ACTION ITEM: Lines holding the string "minus" are the ones to copy from this listing.

EXERCISE MATERIAL:
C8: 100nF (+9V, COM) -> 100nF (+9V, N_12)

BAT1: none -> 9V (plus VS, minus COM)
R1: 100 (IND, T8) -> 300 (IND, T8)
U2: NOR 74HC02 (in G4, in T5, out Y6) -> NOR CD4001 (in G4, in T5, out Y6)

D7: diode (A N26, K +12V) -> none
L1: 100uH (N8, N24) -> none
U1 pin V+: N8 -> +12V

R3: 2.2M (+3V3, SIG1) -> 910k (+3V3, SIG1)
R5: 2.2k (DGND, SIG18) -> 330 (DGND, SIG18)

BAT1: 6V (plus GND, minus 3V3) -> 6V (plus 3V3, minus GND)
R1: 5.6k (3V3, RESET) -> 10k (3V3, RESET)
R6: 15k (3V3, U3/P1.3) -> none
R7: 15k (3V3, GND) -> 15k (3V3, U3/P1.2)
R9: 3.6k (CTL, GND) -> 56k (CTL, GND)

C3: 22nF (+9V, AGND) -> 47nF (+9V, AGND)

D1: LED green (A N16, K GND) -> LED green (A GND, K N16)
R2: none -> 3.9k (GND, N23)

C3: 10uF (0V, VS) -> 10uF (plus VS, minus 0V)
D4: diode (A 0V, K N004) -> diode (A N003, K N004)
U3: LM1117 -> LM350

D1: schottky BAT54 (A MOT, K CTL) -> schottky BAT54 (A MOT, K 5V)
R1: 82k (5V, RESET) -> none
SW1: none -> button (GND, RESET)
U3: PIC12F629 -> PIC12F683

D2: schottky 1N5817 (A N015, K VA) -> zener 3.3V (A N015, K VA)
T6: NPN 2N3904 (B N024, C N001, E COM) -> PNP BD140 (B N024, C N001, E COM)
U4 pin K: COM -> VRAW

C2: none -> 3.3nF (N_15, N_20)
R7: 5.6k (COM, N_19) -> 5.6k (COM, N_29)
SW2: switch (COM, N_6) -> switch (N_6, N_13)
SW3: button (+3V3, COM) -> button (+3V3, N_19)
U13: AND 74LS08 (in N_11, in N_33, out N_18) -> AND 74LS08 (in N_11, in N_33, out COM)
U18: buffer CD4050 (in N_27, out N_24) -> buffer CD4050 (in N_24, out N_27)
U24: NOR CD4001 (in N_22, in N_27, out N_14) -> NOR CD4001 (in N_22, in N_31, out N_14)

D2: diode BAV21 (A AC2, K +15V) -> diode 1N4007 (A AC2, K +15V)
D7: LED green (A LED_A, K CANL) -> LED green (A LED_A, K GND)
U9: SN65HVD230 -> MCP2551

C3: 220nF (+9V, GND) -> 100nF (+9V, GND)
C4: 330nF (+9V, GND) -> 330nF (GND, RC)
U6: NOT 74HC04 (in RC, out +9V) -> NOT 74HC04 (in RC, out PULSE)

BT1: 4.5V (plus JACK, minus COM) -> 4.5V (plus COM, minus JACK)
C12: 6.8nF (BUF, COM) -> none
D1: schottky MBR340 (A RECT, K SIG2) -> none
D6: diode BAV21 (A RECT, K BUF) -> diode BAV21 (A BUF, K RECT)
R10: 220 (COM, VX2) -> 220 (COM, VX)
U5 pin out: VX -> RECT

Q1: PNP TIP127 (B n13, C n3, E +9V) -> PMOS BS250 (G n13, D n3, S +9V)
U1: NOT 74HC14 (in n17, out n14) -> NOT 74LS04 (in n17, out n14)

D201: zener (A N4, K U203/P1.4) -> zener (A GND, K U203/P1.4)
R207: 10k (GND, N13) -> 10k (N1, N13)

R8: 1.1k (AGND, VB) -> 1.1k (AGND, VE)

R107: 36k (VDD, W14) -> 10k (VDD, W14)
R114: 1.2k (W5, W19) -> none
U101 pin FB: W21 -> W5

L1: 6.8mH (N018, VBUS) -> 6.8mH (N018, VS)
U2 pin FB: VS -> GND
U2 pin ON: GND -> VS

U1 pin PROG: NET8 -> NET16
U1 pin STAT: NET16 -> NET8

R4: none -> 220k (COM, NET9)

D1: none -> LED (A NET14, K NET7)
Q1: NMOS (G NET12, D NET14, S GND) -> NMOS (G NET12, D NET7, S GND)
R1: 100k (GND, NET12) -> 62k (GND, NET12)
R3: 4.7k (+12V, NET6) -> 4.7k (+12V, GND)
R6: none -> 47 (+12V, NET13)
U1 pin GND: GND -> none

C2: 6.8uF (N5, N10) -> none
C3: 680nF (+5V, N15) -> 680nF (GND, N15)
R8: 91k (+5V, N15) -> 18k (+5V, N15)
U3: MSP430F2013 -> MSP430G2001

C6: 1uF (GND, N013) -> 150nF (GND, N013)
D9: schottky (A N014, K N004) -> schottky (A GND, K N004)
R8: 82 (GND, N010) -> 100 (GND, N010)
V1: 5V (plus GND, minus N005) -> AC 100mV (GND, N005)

TASK SOLUTION:
BAT1: none -> 9V (plus VS, minus COM)
BAT1: 6V (plus GND, minus 3V3) -> 6V (plus 3V3, minus GND)
C3: 10uF (0V, VS) -> 10uF (plus VS, minus 0V)
BT1: 4.5V (plus JACK, minus COM) -> 4.5V (plus COM, minus JACK)
V1: 5V (plus GND, minus N005) -> AC 100mV (GND, N005)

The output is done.